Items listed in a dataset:
Start of Block

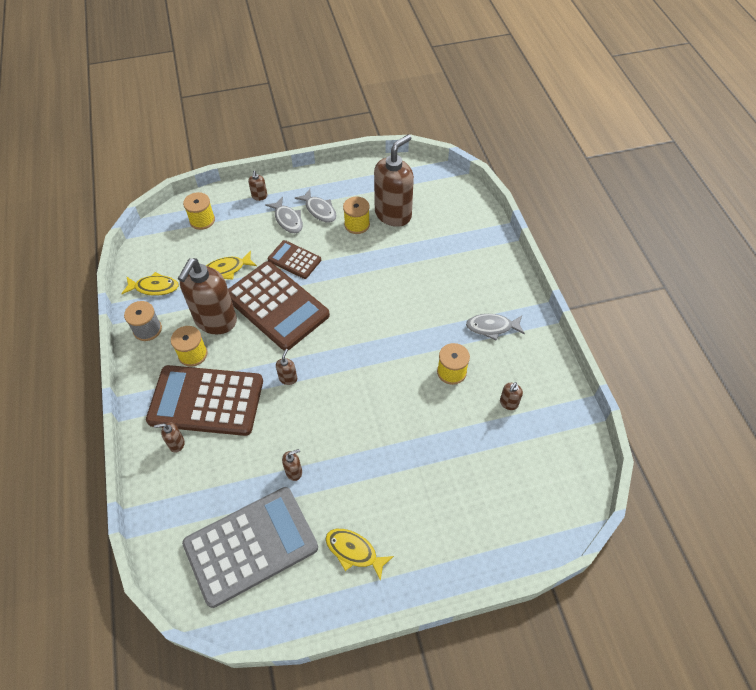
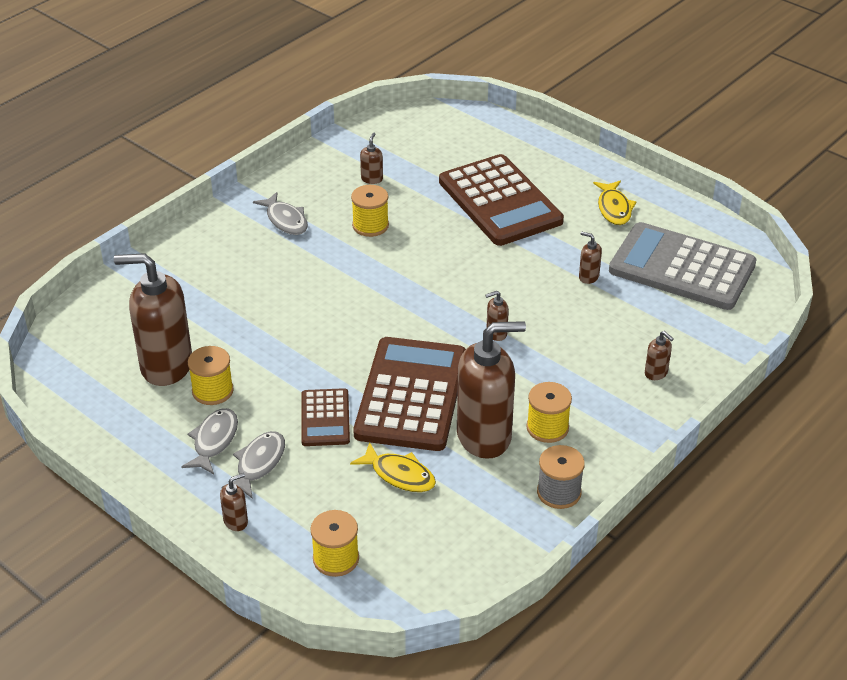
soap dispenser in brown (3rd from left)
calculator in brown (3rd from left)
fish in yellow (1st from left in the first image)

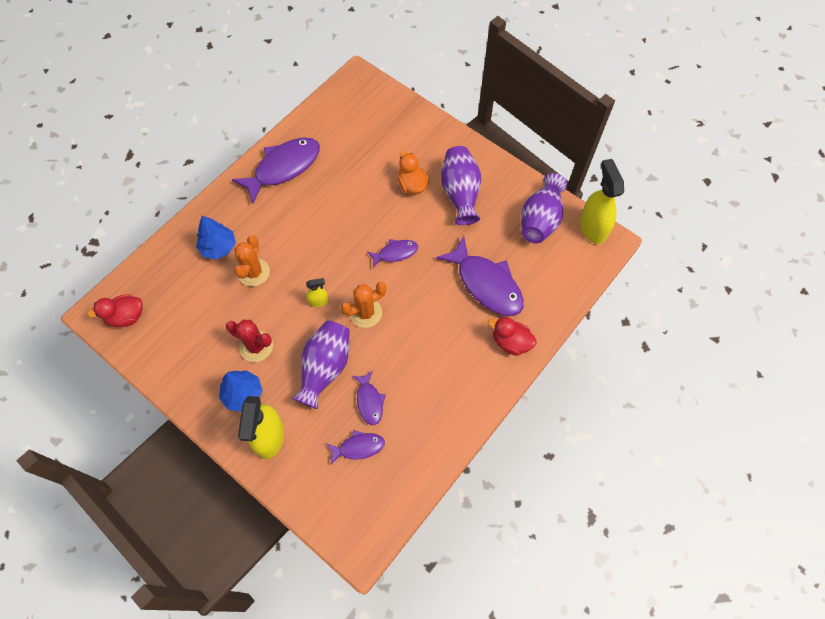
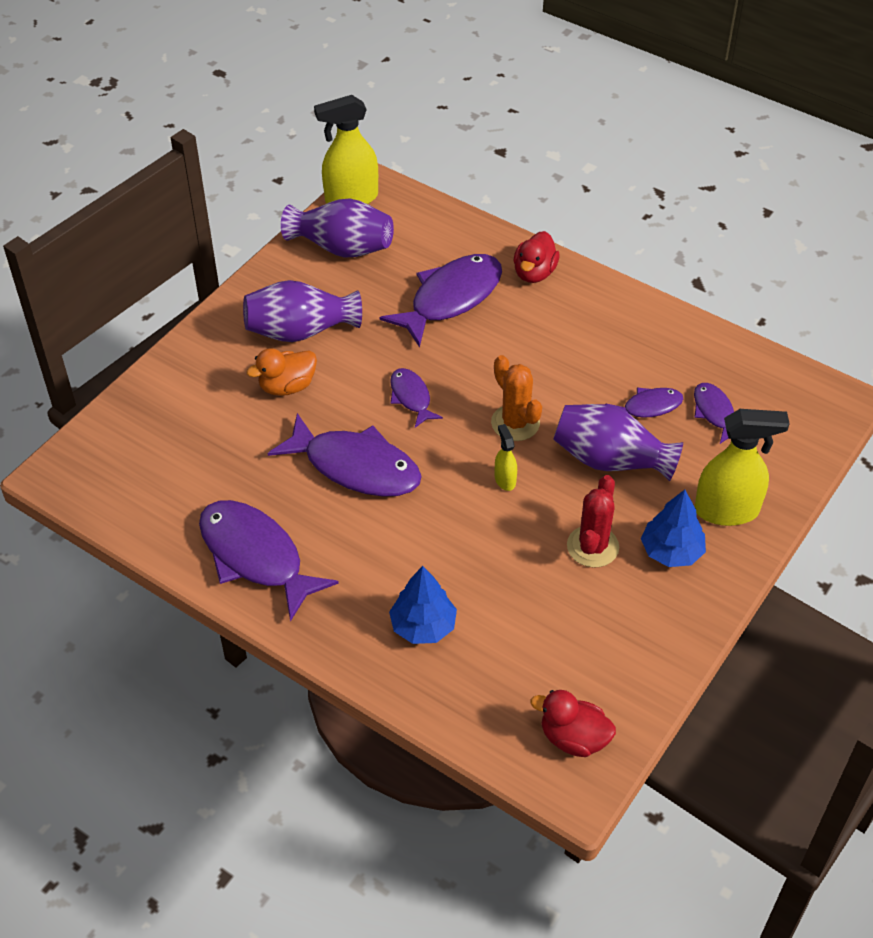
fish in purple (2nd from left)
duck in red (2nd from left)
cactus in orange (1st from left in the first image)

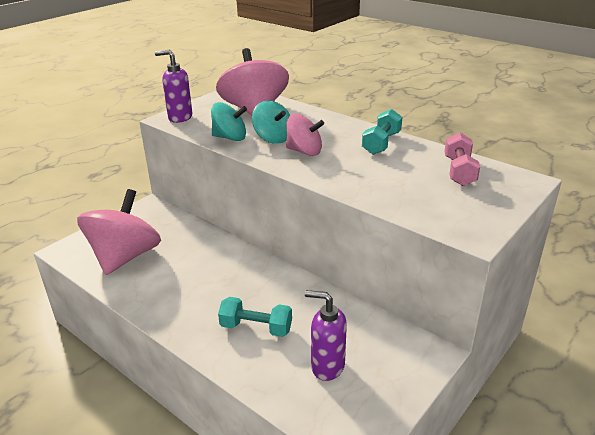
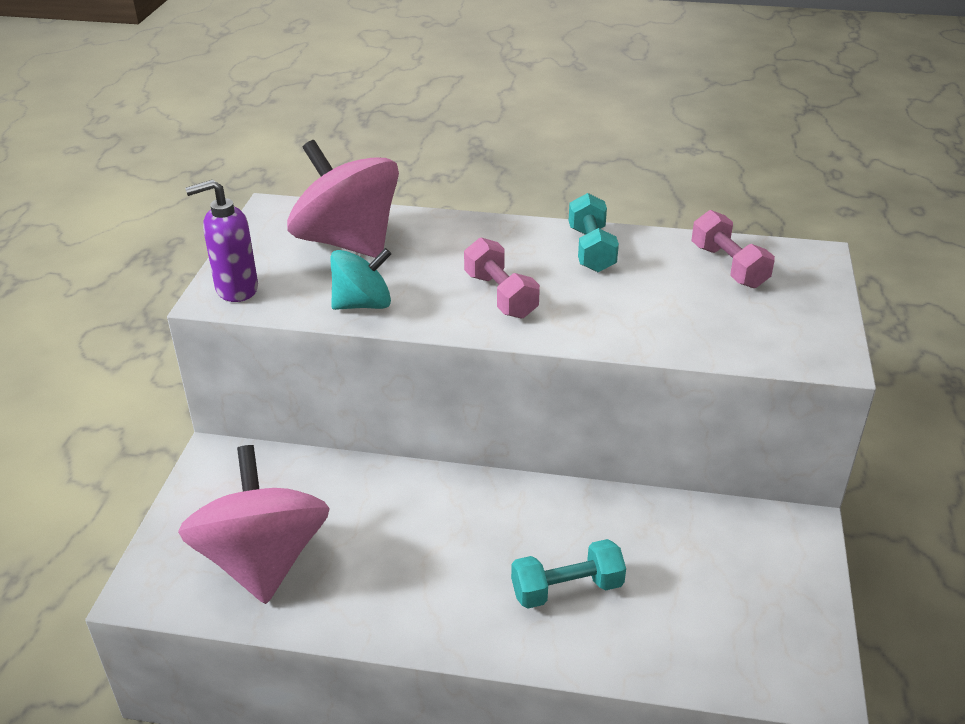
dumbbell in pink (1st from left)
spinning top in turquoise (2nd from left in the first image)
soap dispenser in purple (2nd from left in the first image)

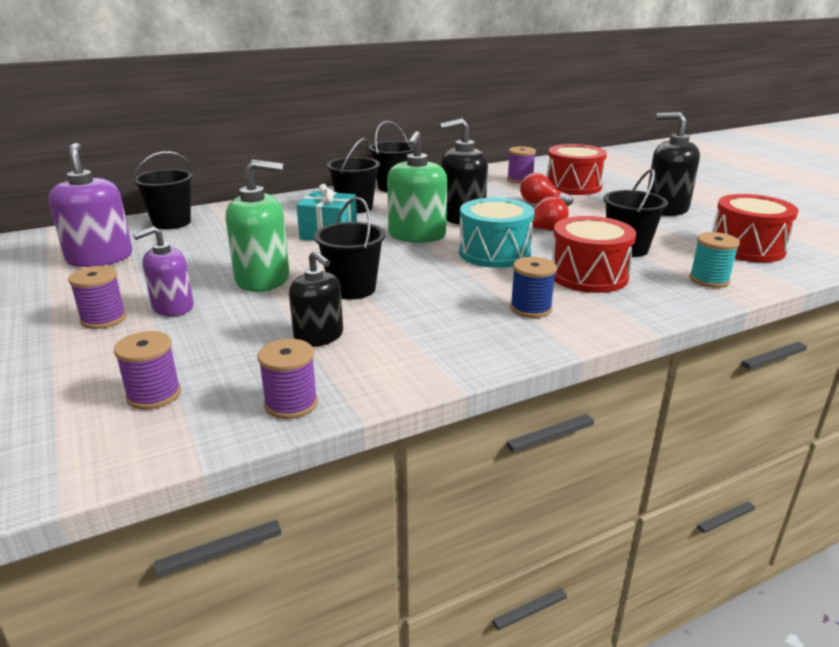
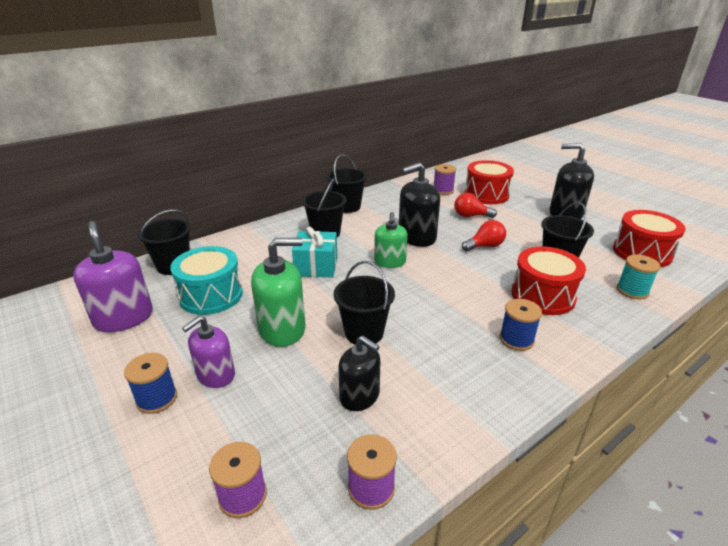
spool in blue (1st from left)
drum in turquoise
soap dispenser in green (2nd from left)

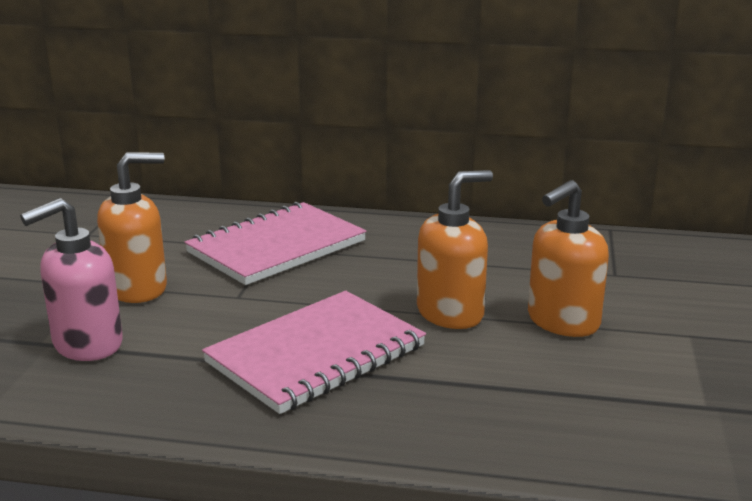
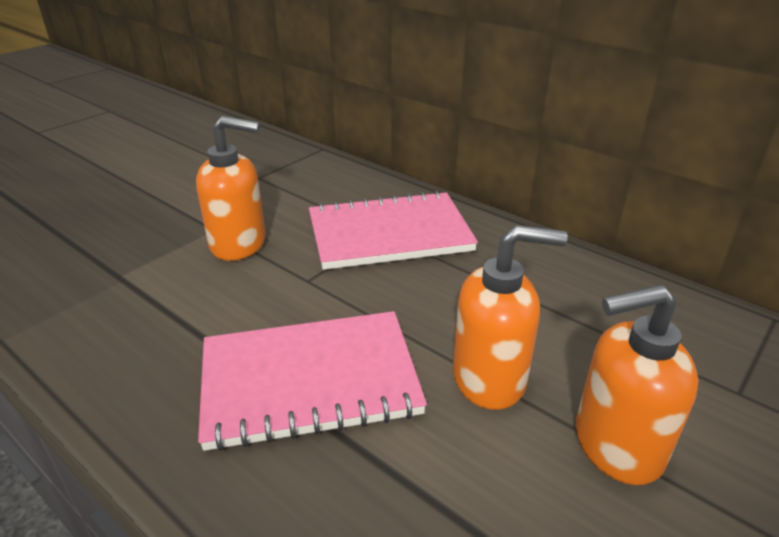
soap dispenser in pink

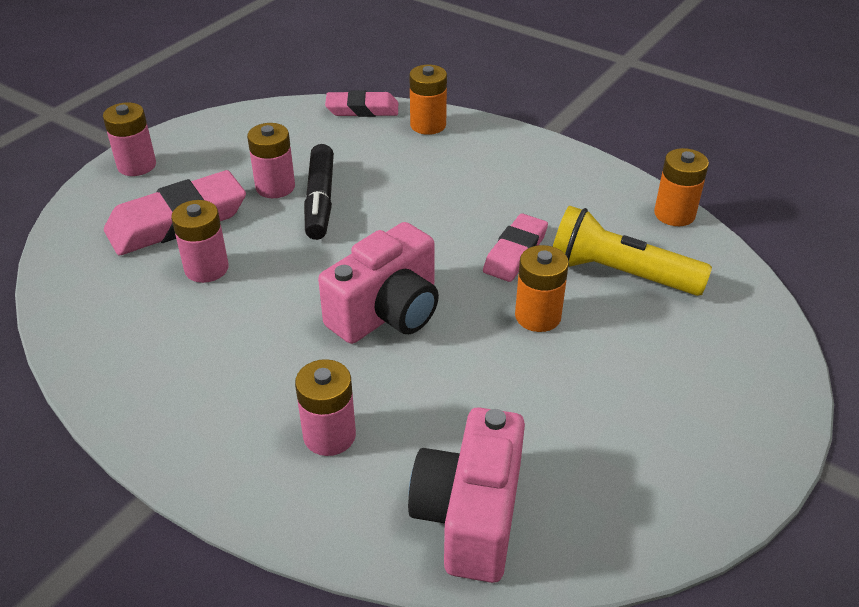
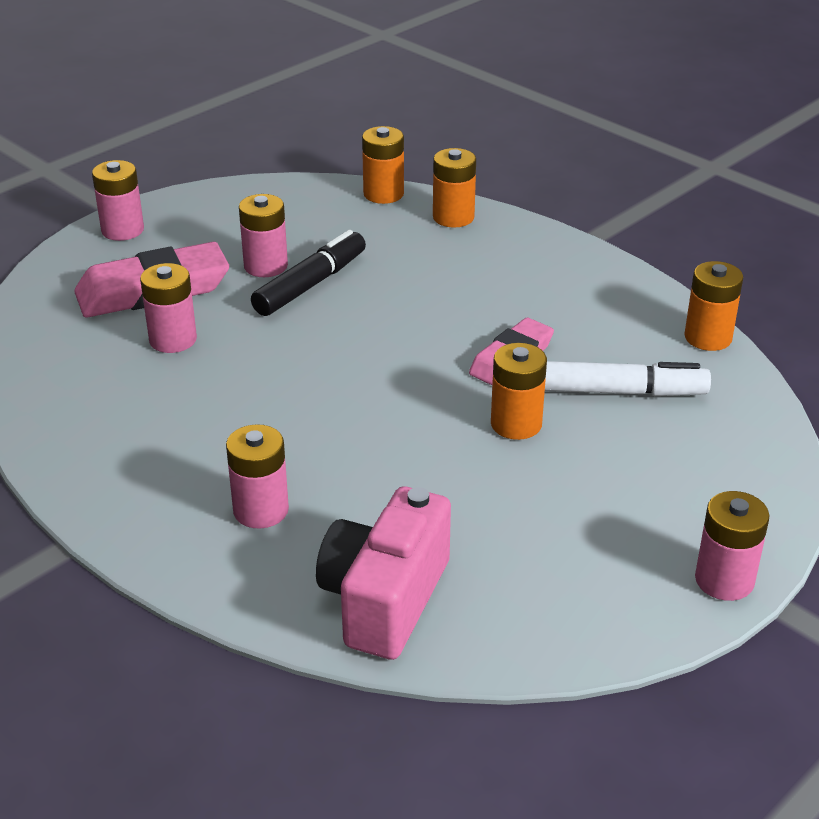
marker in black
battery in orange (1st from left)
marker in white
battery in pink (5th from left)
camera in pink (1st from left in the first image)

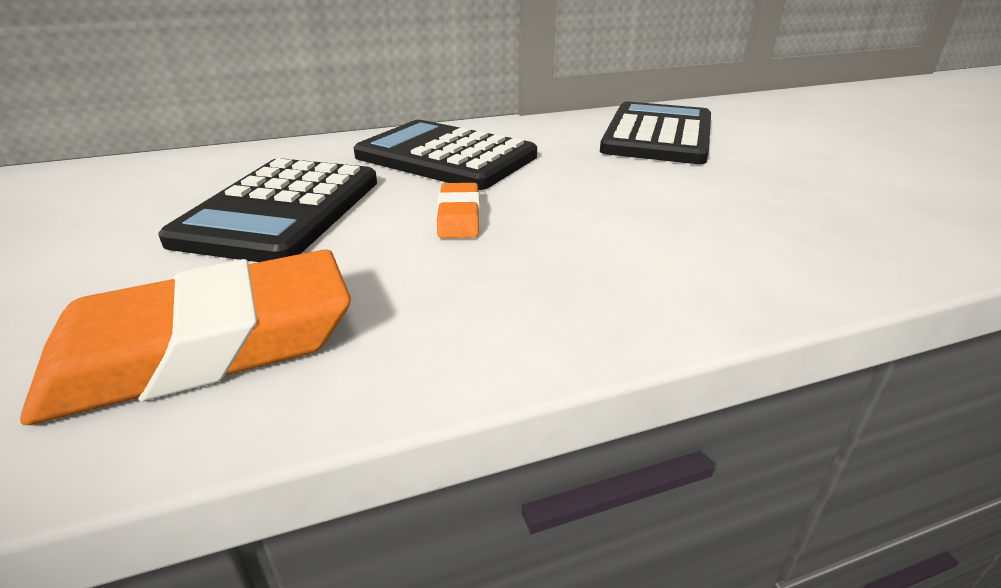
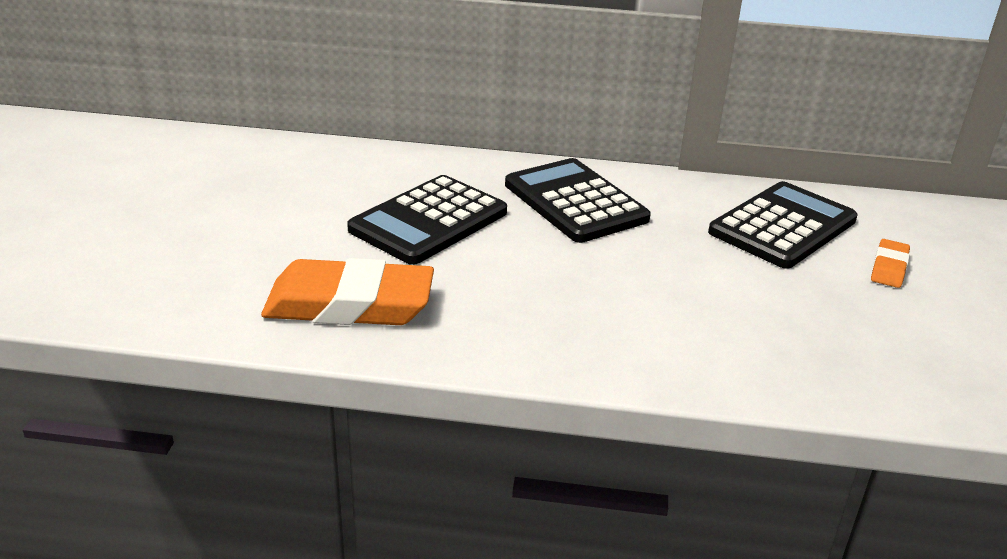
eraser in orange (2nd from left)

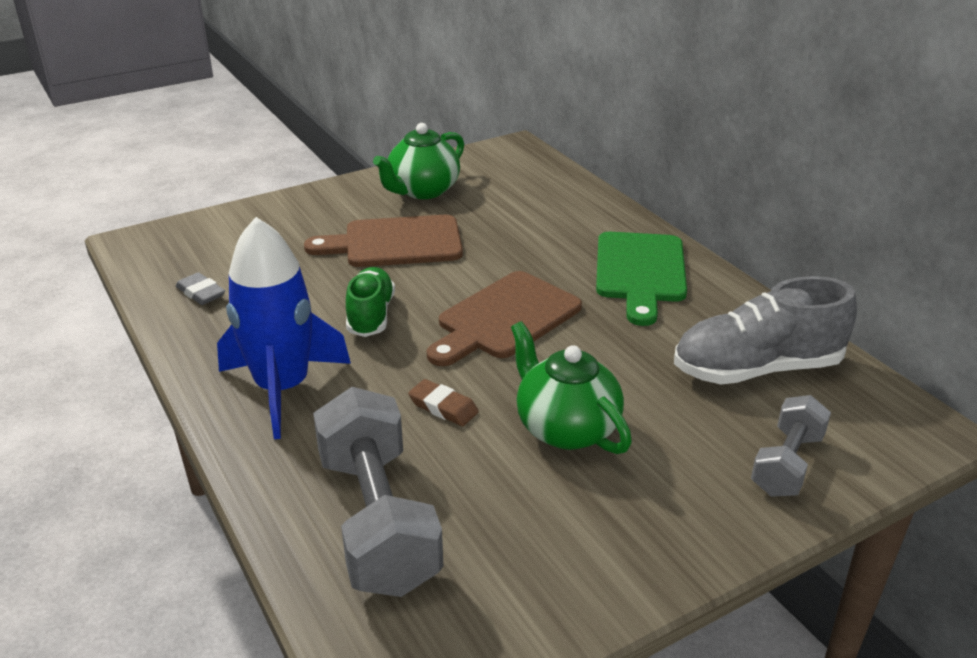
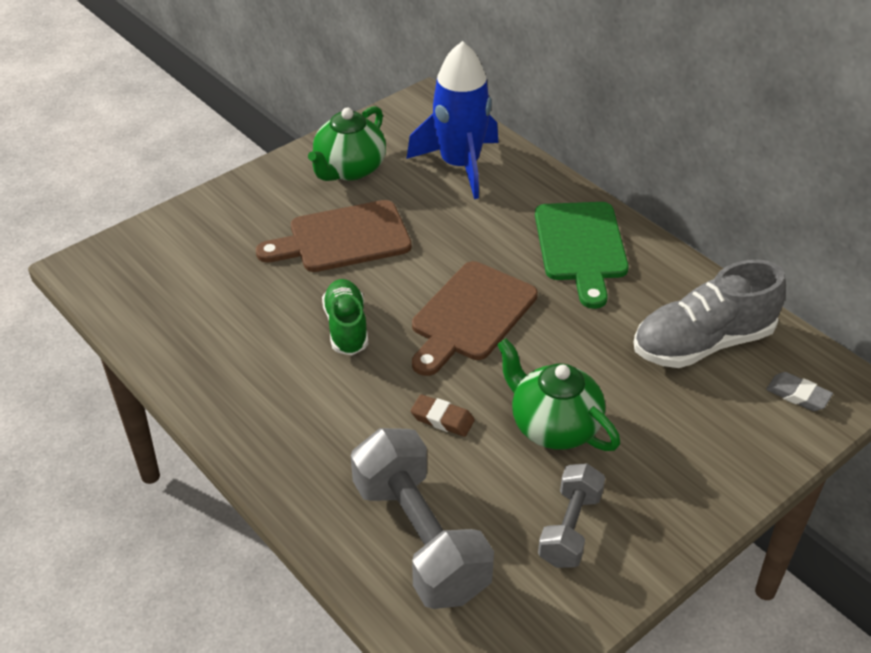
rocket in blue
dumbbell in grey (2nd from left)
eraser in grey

End of Block

Word for word, repeat all of the entries above, leaving out the pictures.

soap dispenser in brown (3rd from left)
calculator in brown (3rd from left)
fish in yellow (1st from left in the first image)

fish in purple (2nd from left)
duck in red (2nd from left)
cactus in orange (1st from left in the first image)

dumbbell in pink (1st from left)
spinning top in turquoise (2nd from left in the first image)
soap dispenser in purple (2nd from left in the first image)

spool in blue (1st from left)
drum in turquoise
soap dispenser in green (2nd from left)

soap dispenser in pink

marker in black
battery in orange (1st from left)
marker in white
battery in pink (5th from left)
camera in pink (1st from left in the first image)

eraser in orange (2nd from left)

rocket in blue
dumbbell in grey (2nd from left)
eraser in grey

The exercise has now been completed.